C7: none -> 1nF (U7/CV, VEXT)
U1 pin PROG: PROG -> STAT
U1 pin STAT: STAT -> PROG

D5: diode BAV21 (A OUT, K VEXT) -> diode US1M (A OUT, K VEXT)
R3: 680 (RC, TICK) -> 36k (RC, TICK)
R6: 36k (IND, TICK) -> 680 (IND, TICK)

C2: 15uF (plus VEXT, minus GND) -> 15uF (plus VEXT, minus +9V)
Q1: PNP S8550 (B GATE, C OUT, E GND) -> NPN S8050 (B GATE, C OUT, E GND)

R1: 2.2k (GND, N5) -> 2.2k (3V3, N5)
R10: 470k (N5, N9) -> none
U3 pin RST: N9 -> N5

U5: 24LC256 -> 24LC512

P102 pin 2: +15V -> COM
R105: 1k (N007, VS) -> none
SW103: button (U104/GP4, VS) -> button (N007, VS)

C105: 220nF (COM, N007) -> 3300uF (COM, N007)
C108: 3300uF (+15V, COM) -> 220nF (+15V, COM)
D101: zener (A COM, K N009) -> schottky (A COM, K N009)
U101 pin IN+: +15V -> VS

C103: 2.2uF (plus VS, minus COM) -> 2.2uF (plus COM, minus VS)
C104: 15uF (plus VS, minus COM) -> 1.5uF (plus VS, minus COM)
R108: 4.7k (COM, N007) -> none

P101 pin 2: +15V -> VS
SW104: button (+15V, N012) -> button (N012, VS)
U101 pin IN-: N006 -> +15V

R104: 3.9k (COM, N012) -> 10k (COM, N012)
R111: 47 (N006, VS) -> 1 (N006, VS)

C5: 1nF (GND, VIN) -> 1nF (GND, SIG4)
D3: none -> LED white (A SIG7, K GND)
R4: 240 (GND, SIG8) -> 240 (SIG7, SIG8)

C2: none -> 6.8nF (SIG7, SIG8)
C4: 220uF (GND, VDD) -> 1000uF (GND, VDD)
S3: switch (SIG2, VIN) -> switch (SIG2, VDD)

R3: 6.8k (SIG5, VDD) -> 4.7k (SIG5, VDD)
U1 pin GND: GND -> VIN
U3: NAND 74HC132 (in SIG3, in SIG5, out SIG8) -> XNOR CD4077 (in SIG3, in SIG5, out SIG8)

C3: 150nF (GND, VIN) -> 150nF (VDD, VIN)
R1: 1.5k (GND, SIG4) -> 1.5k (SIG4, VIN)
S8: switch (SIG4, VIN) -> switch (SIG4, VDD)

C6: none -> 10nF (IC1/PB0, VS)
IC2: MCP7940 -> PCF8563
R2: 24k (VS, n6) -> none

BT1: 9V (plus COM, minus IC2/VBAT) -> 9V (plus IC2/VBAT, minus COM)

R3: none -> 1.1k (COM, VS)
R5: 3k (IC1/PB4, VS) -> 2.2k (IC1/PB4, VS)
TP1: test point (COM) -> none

**What is expected**
Lines with "minus" in the records above: copy every one of them.

**Response box**
C2: 15uF (plus VEXT, minus GND) -> 15uF (plus VEXT, minus +9V)
C103: 2.2uF (plus VS, minus COM) -> 2.2uF (plus COM, minus VS)
C104: 15uF (plus VS, minus COM) -> 1.5uF (plus VS, minus COM)
BT1: 9V (plus COM, minus IC2/VBAT) -> 9V (plus IC2/VBAT, minus COM)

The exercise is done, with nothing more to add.